## EXTRACTED INFORMATION:
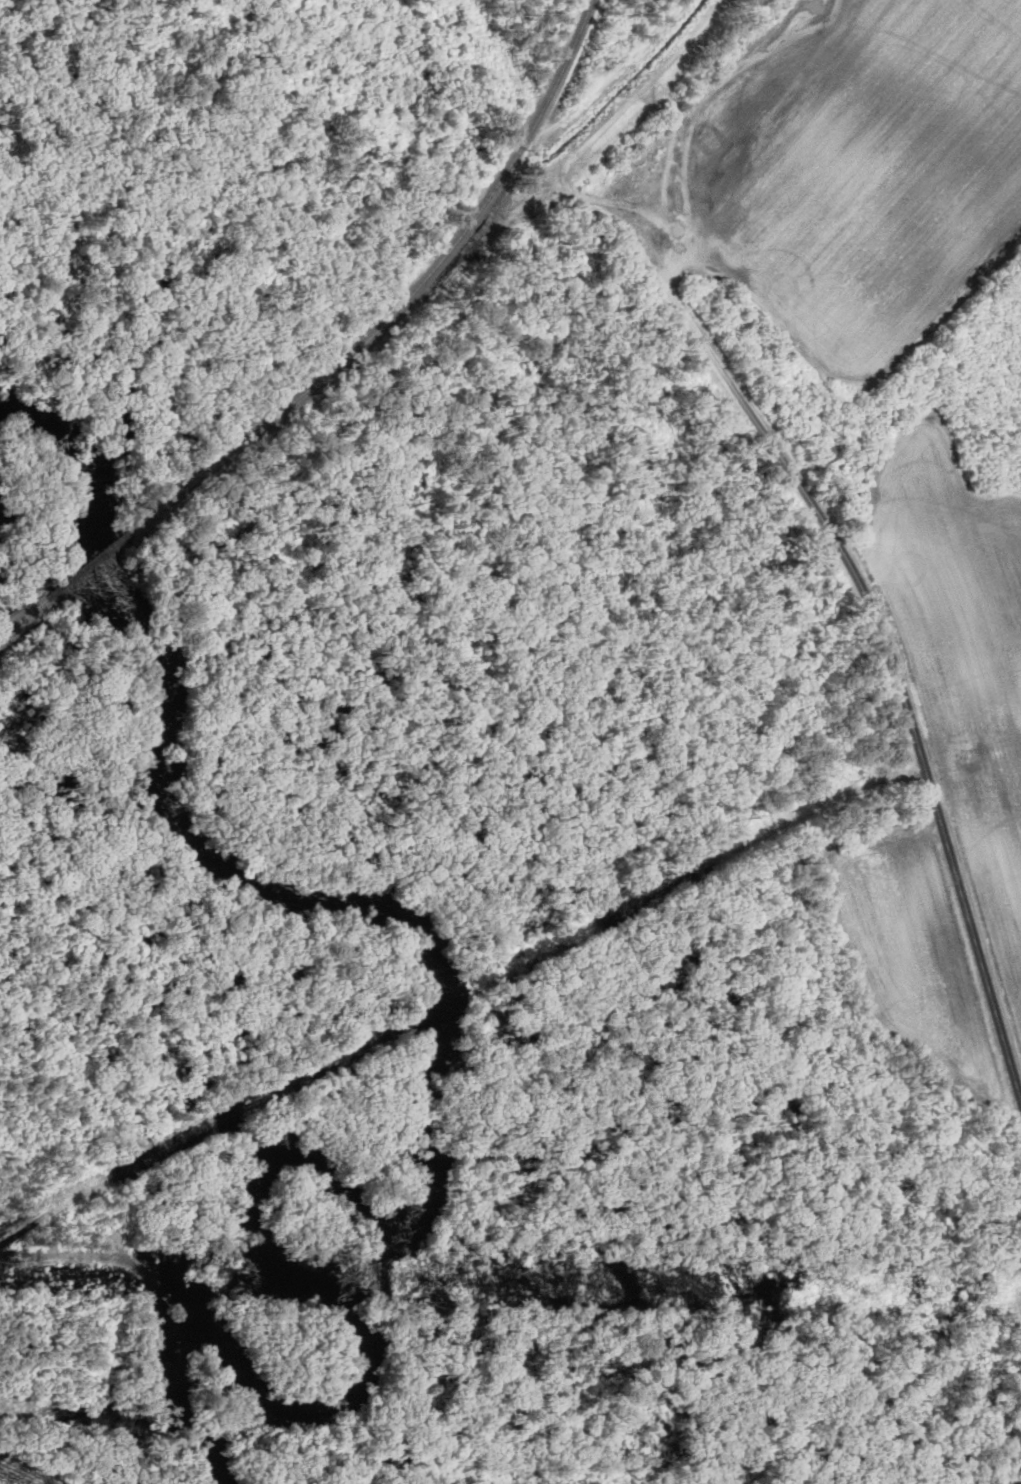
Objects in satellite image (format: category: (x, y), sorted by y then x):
road: (705, 100)
railway: (496, 185)
road: (614, 205)
road: (848, 378)
railway: (246, 443)
river: (0, 526)
railway: (99, 560)
railway: (32, 613)
river: (165, 646)
road: (888, 668)
river: (257, 1190)

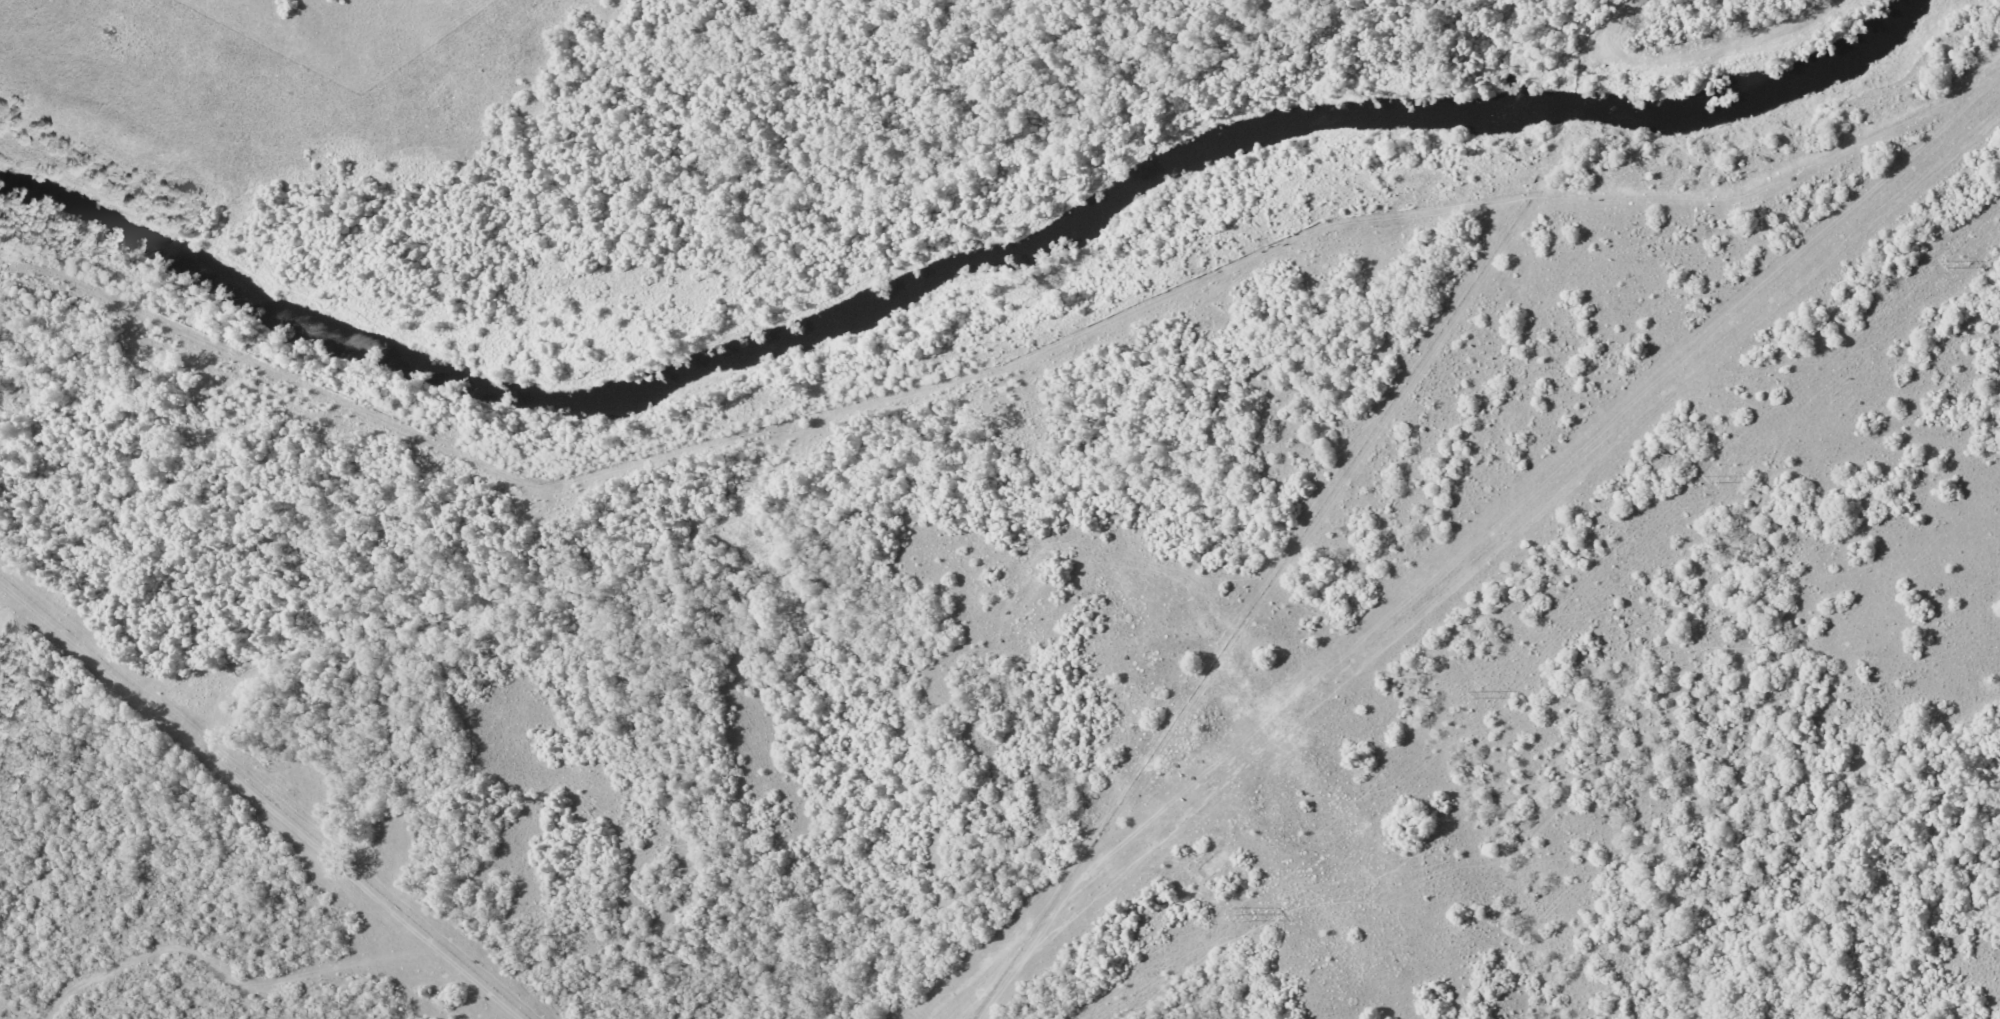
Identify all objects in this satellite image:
power tower: (1947, 264)
river: (949, 268)
power tower: (1713, 478)
power tower: (1478, 694)
power tower: (1247, 913)

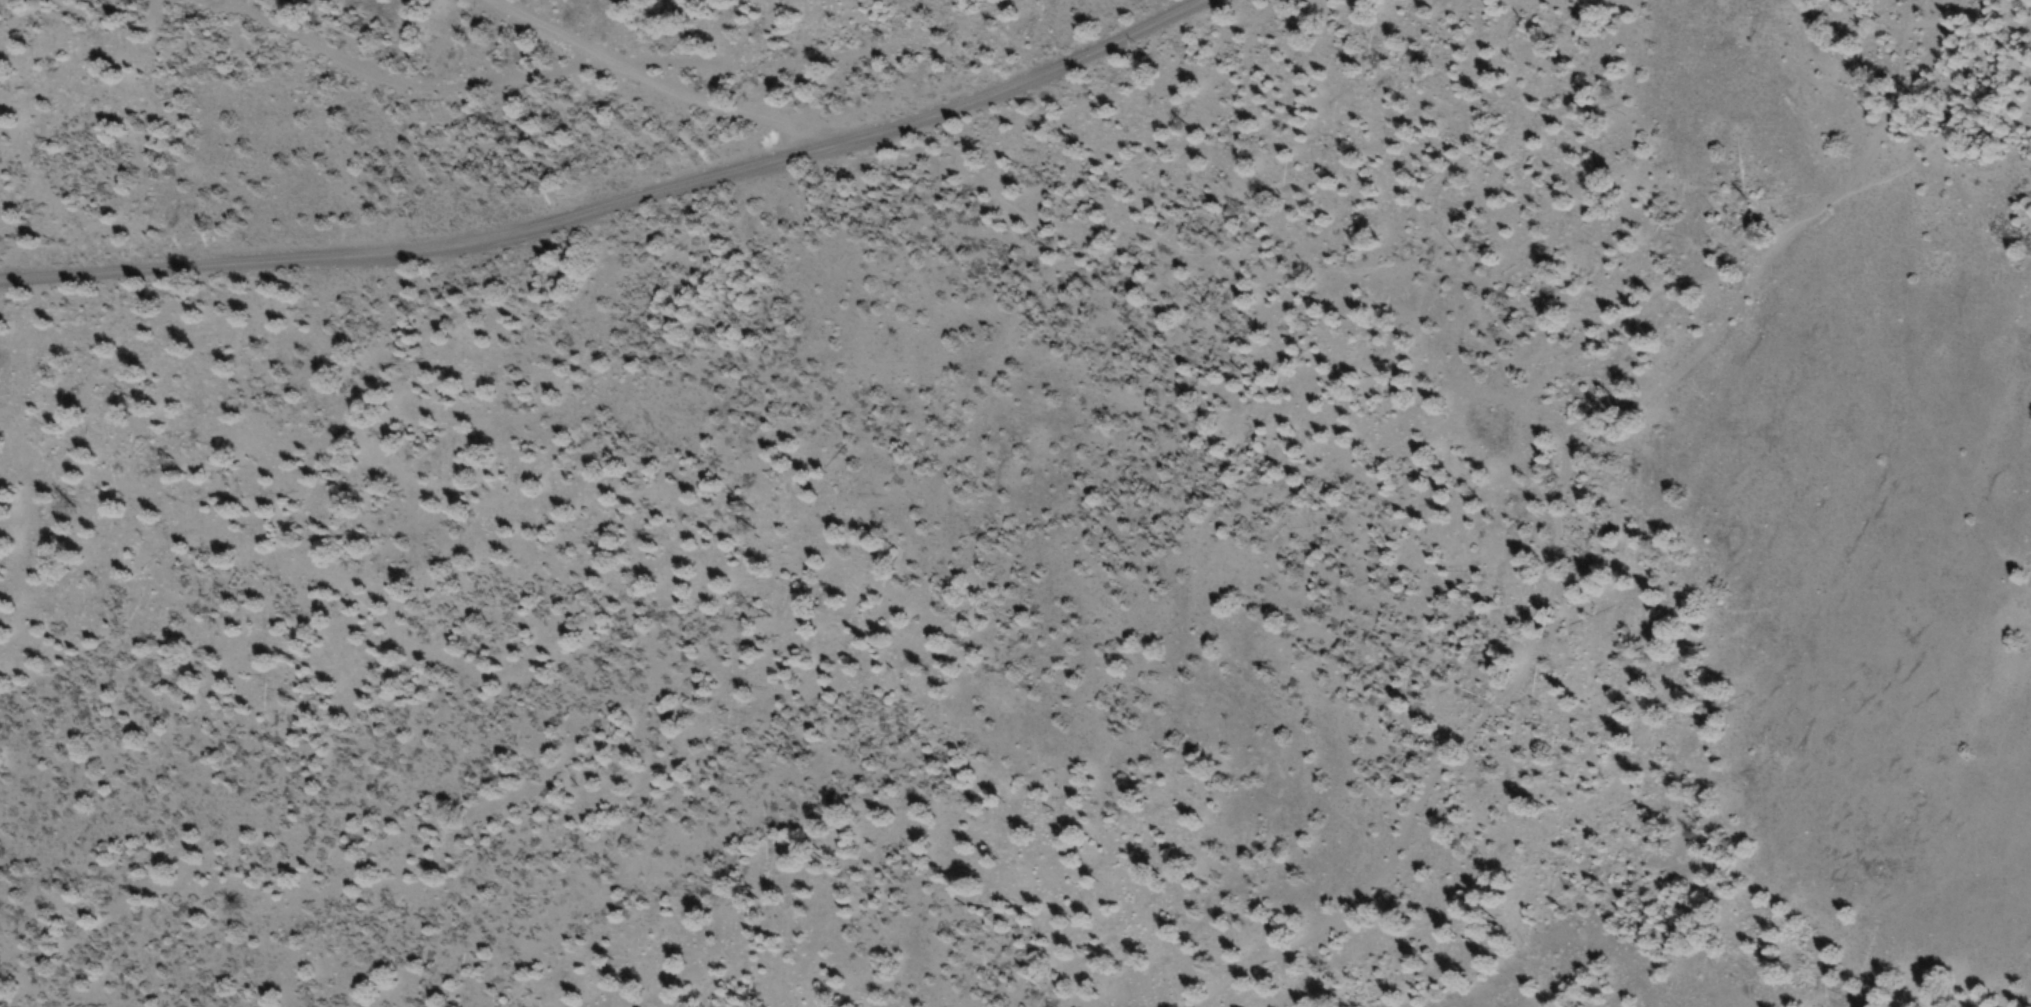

## YOUR GOAL:
Copy out the material above exactly; the images stay out.

## TASK RESULT:
Objects in satellite image (format: category: (x, y), sorted by y then x):
road: (705, 100)
railway: (496, 185)
road: (614, 205)
road: (848, 378)
railway: (246, 443)
river: (0, 526)
railway: (99, 560)
railway: (32, 613)
river: (165, 646)
road: (888, 668)
river: (257, 1190)

Identify all objects in this satellite image:
power tower: (1947, 264)
river: (949, 268)
power tower: (1713, 478)
power tower: (1478, 694)
power tower: (1247, 913)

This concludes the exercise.